┌─ Excerpted records
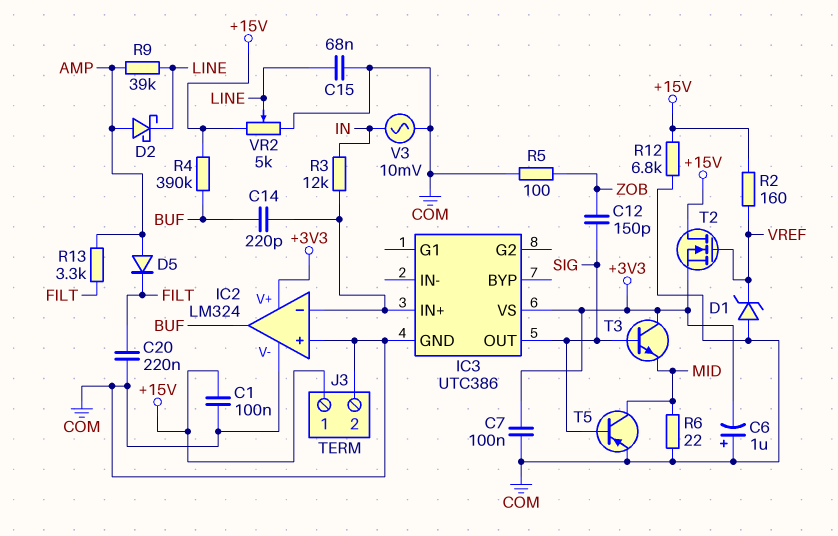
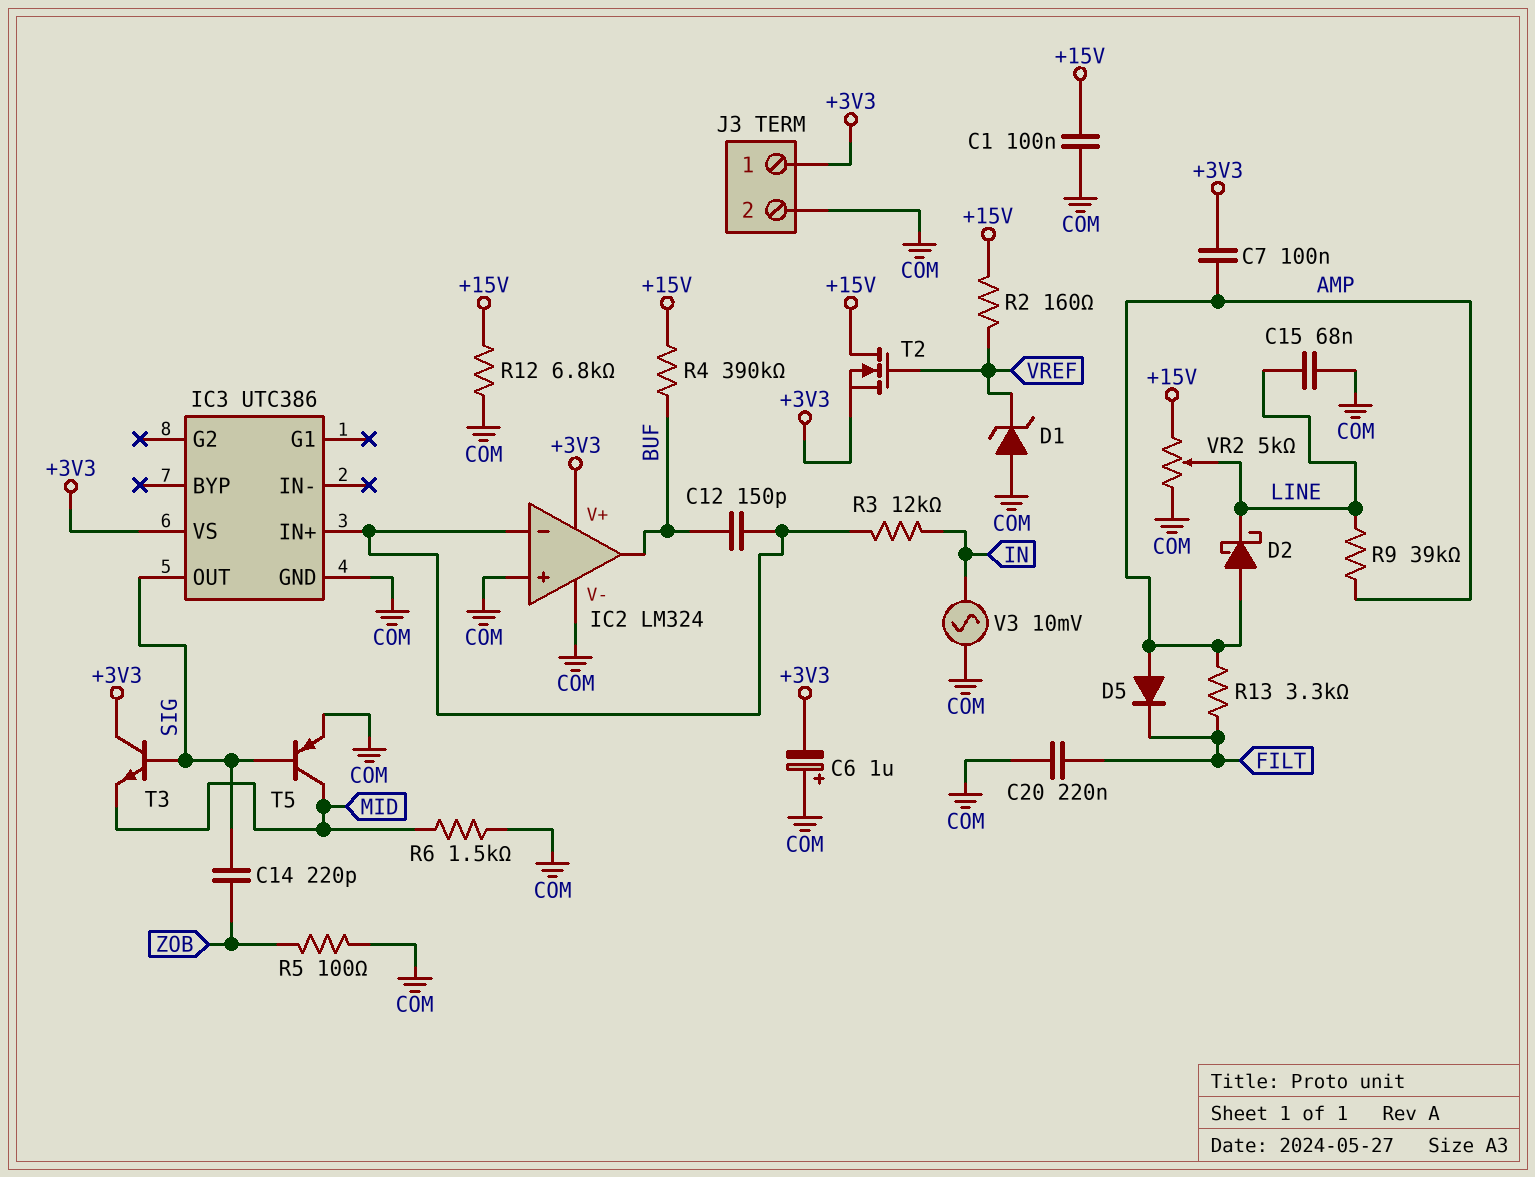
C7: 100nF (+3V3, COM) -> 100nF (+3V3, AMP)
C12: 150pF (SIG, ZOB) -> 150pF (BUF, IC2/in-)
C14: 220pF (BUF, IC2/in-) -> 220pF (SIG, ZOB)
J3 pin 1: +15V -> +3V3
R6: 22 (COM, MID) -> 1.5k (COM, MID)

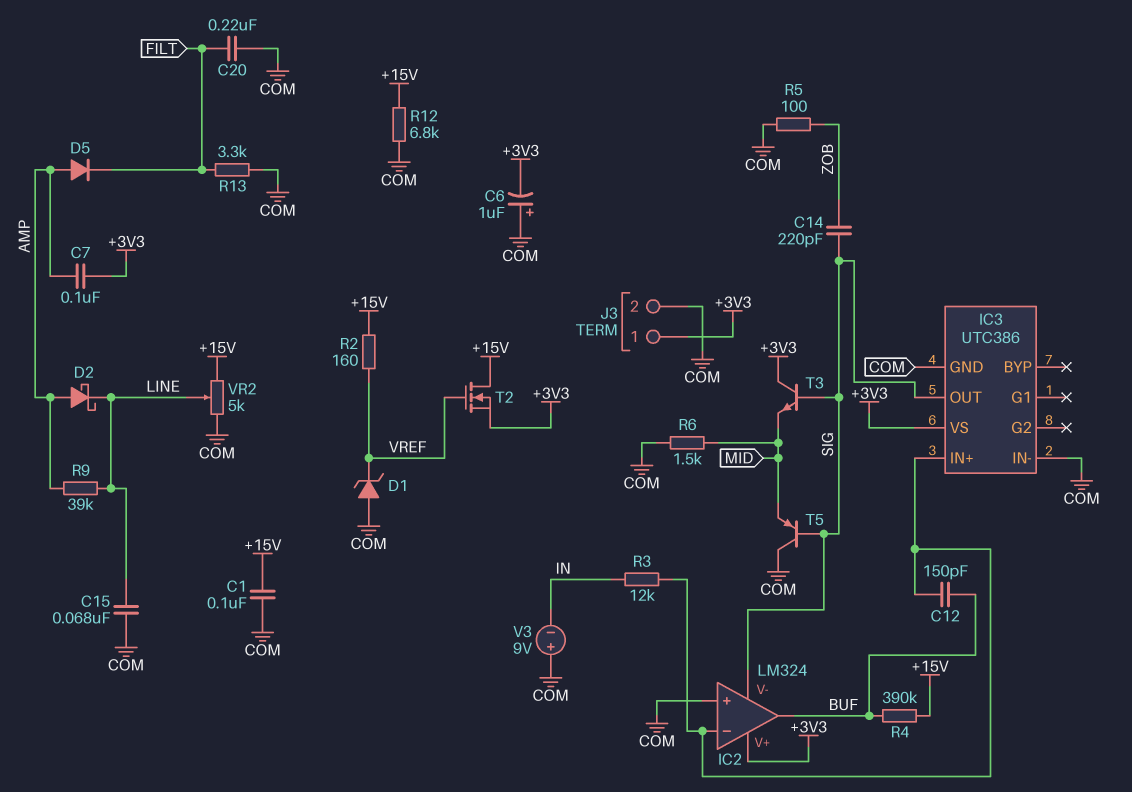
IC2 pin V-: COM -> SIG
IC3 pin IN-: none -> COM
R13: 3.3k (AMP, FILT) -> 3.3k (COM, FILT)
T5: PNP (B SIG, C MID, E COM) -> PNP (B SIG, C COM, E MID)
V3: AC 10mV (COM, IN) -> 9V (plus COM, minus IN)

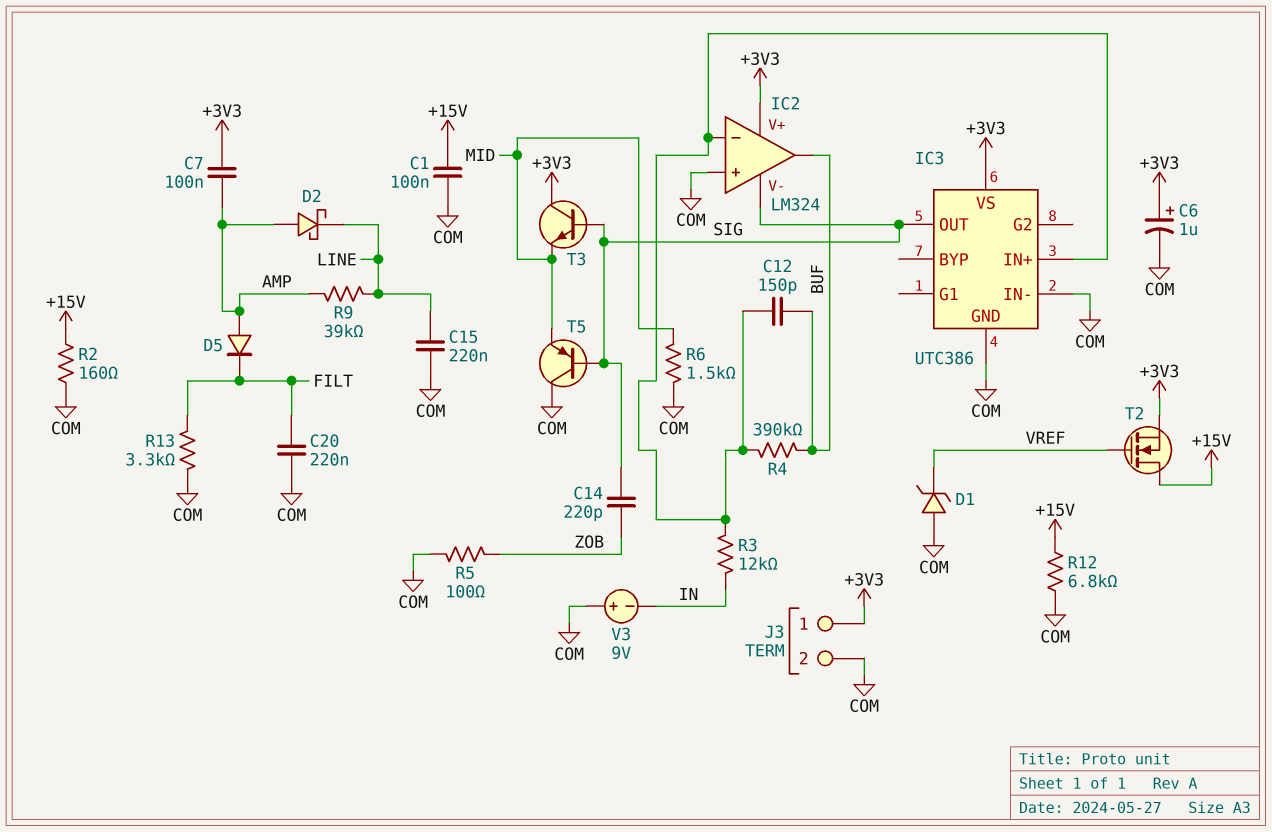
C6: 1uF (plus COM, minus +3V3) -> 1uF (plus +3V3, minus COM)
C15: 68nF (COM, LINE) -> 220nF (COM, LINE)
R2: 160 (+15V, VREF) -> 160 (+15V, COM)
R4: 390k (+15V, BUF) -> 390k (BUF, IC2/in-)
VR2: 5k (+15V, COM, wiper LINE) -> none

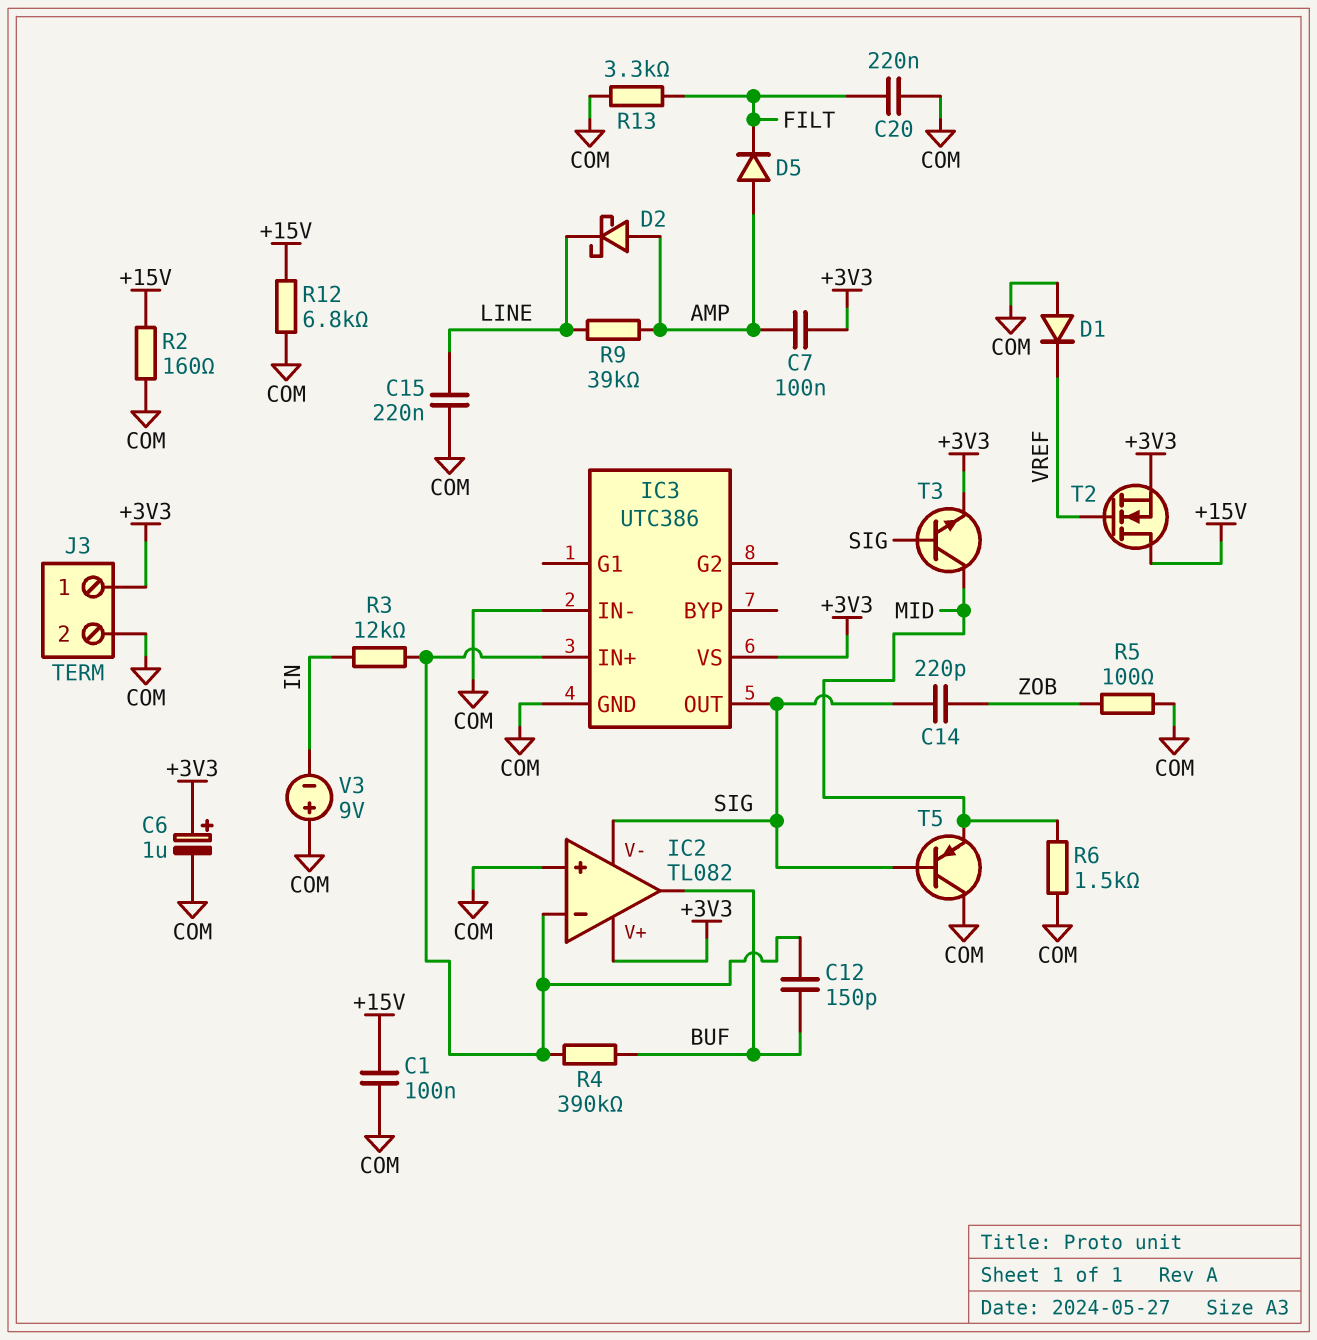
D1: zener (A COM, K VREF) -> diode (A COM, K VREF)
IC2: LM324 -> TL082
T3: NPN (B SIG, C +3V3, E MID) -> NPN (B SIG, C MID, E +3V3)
└─
Work task: Repeat every line above precisely; pictures do not belong in the copy.

Output:
C7: 100nF (+3V3, COM) -> 100nF (+3V3, AMP)
C12: 150pF (SIG, ZOB) -> 150pF (BUF, IC2/in-)
C14: 220pF (BUF, IC2/in-) -> 220pF (SIG, ZOB)
J3 pin 1: +15V -> +3V3
R6: 22 (COM, MID) -> 1.5k (COM, MID)

IC2 pin V-: COM -> SIG
IC3 pin IN-: none -> COM
R13: 3.3k (AMP, FILT) -> 3.3k (COM, FILT)
T5: PNP (B SIG, C MID, E COM) -> PNP (B SIG, C COM, E MID)
V3: AC 10mV (COM, IN) -> 9V (plus COM, minus IN)

C6: 1uF (plus COM, minus +3V3) -> 1uF (plus +3V3, minus COM)
C15: 68nF (COM, LINE) -> 220nF (COM, LINE)
R2: 160 (+15V, VREF) -> 160 (+15V, COM)
R4: 390k (+15V, BUF) -> 390k (BUF, IC2/in-)
VR2: 5k (+15V, COM, wiper LINE) -> none

D1: zener (A COM, K VREF) -> diode (A COM, K VREF)
IC2: LM324 -> TL082
T3: NPN (B SIG, C +3V3, E MID) -> NPN (B SIG, C MID, E +3V3)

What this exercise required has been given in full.